• WORK ORDER: Gather all lines with "none" from the records.

• MATERIAL TO PROCESS:
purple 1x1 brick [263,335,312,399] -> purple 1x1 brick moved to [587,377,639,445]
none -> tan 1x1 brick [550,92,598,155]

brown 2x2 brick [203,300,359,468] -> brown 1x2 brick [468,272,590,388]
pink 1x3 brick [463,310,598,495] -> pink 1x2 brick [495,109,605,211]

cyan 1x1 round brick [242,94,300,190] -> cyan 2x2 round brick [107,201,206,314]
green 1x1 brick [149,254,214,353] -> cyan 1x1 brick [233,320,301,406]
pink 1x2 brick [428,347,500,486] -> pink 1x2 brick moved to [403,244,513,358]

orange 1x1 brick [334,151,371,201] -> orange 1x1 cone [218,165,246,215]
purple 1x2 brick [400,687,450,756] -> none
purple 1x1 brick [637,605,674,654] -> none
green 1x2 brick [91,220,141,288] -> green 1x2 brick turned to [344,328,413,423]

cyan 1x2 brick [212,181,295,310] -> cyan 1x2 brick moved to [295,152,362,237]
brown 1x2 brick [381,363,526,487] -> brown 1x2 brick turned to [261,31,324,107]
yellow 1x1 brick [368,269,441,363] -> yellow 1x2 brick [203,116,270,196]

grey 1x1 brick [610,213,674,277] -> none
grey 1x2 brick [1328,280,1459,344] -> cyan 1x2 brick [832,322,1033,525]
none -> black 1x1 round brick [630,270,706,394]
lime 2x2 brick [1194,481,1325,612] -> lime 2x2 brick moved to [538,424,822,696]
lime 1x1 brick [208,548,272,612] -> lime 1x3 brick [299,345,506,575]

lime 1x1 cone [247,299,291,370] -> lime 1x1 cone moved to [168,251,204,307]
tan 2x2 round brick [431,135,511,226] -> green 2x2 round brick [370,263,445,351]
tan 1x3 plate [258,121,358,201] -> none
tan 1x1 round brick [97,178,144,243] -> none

• WRITTEN ANSWER:
none -> tan 1x1 brick [550,92,598,155]
purple 1x2 brick [400,687,450,756] -> none
purple 1x1 brick [637,605,674,654] -> none
grey 1x1 brick [610,213,674,277] -> none
none -> black 1x1 round brick [630,270,706,394]
tan 1x3 plate [258,121,358,201] -> none
tan 1x1 round brick [97,178,144,243] -> none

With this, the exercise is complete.